Collection entries

- Opening Delimiter -

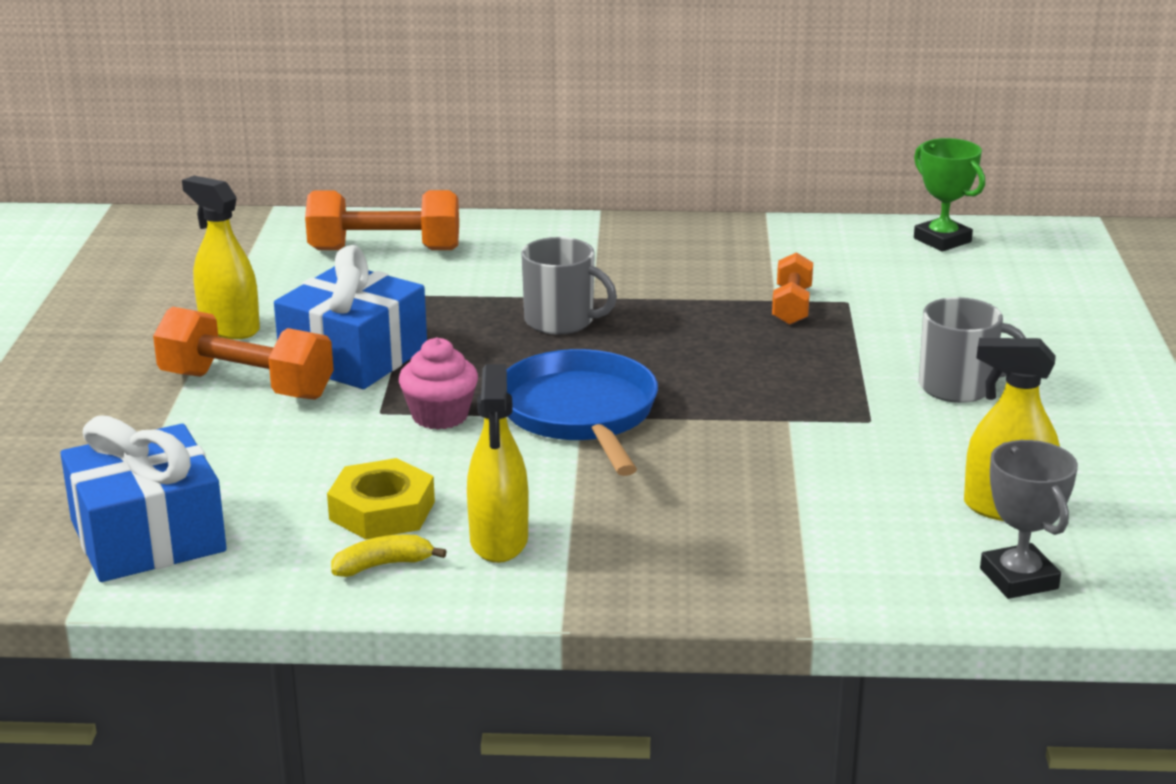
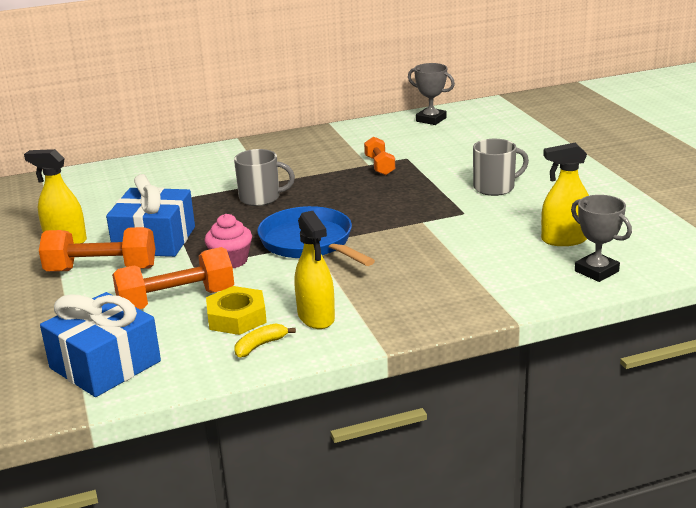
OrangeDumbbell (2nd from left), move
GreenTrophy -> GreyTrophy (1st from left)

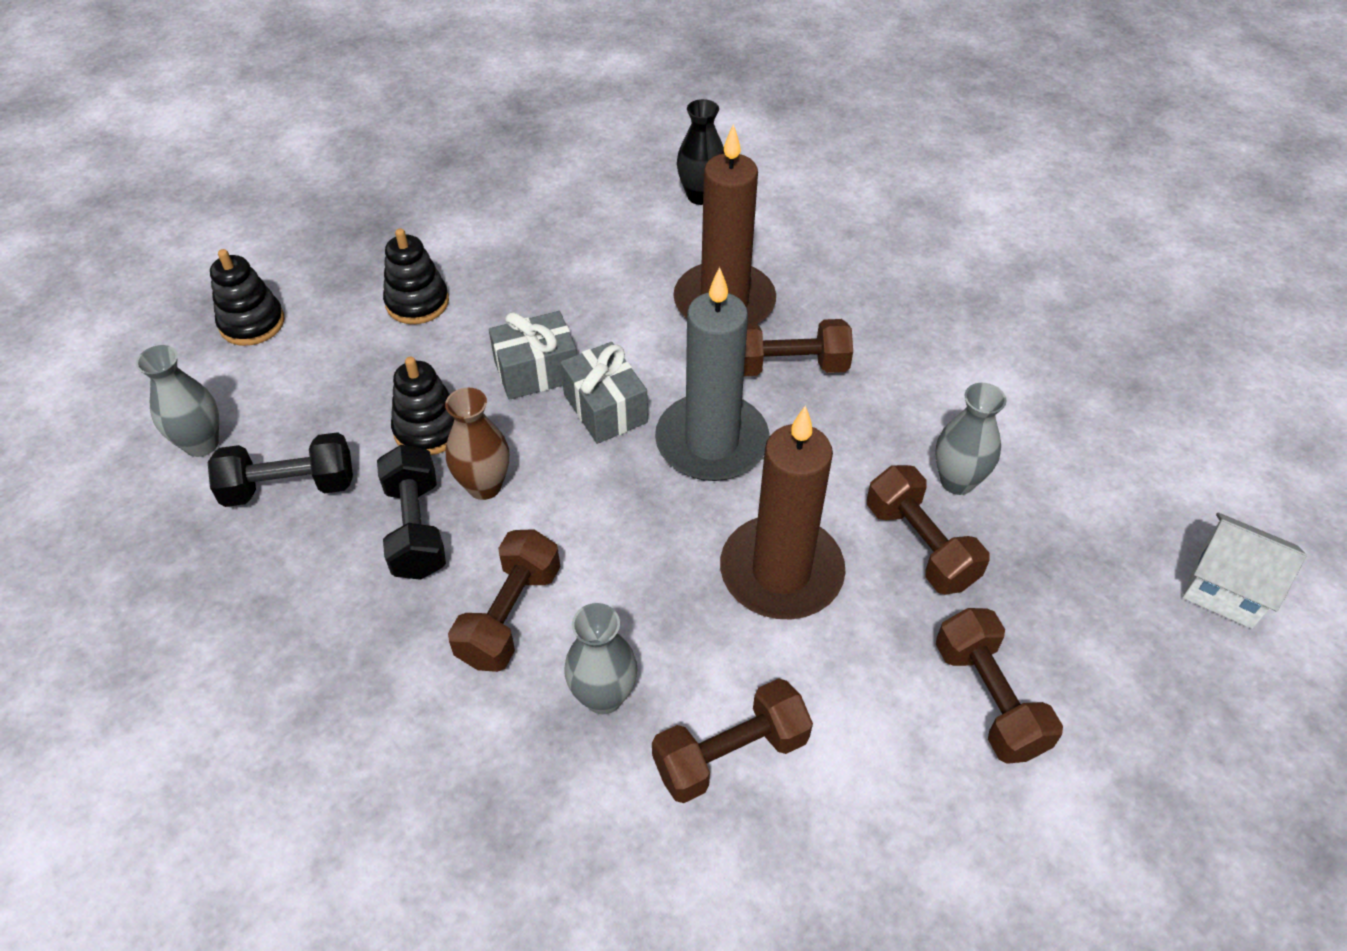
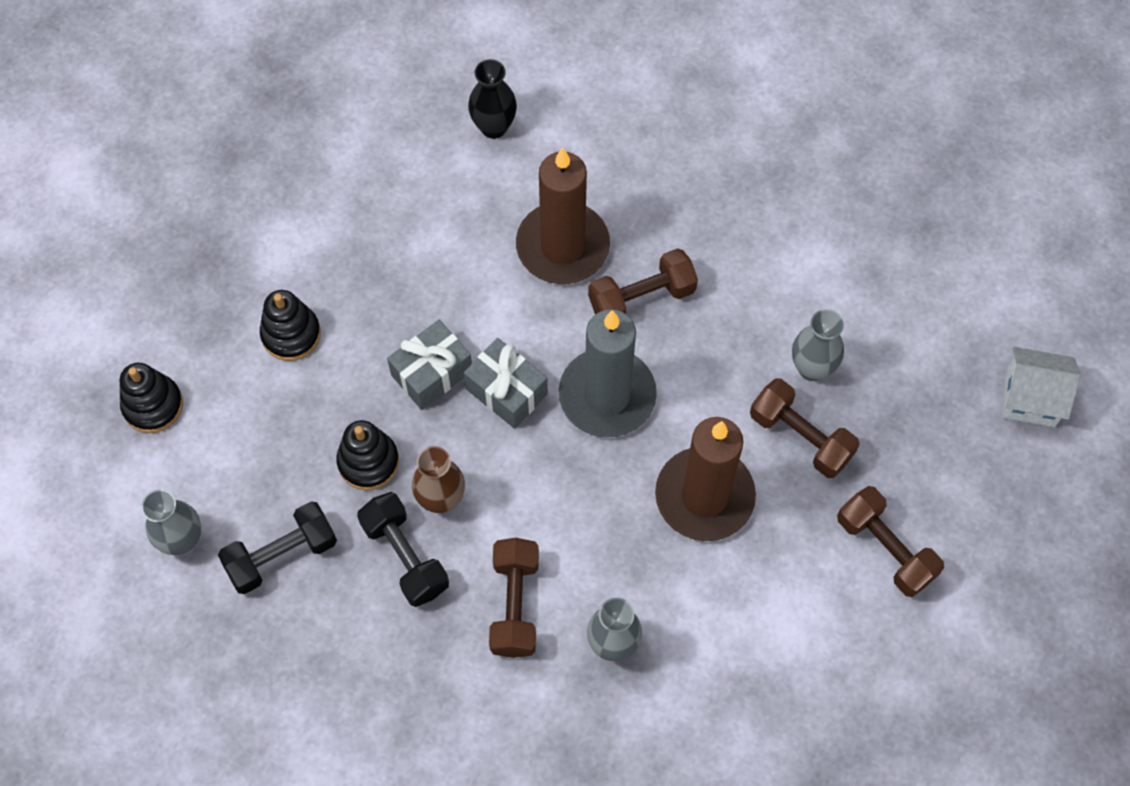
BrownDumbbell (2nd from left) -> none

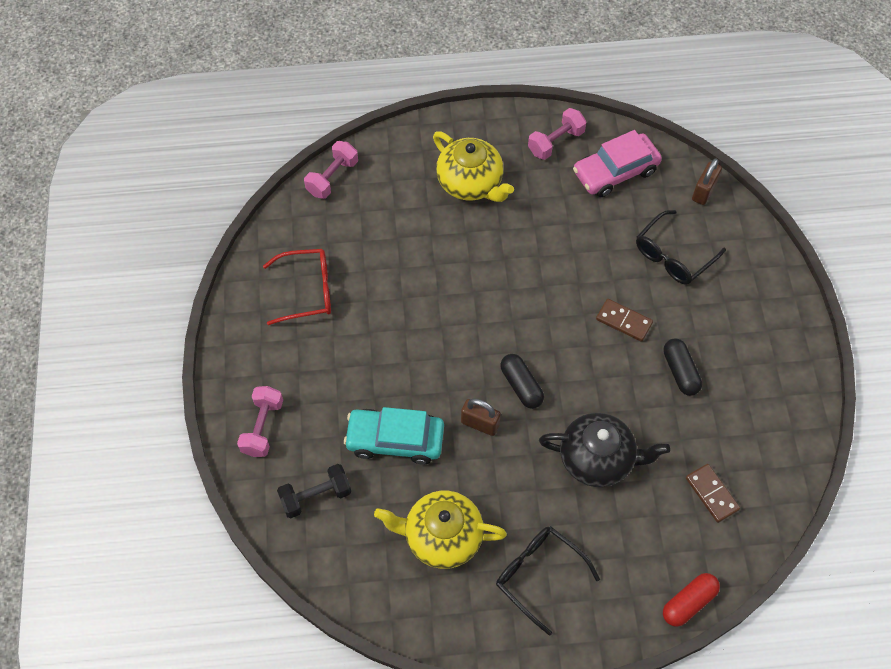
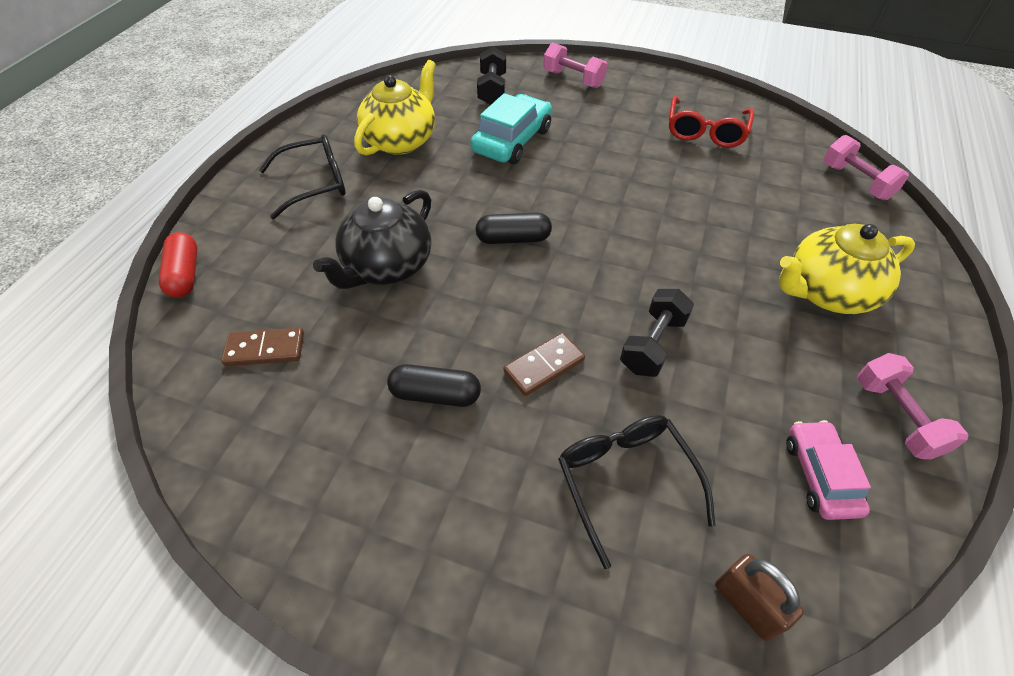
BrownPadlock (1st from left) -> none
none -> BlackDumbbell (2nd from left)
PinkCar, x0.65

- Closing Delimiter -

Repeat every record above exactly. Omit the pictures.

OrangeDumbbell (2nd from left), move
GreenTrophy -> GreyTrophy (1st from left)

BrownDumbbell (2nd from left) -> none

BrownPadlock (1st from left) -> none
none -> BlackDumbbell (2nd from left)
PinkCar, x0.65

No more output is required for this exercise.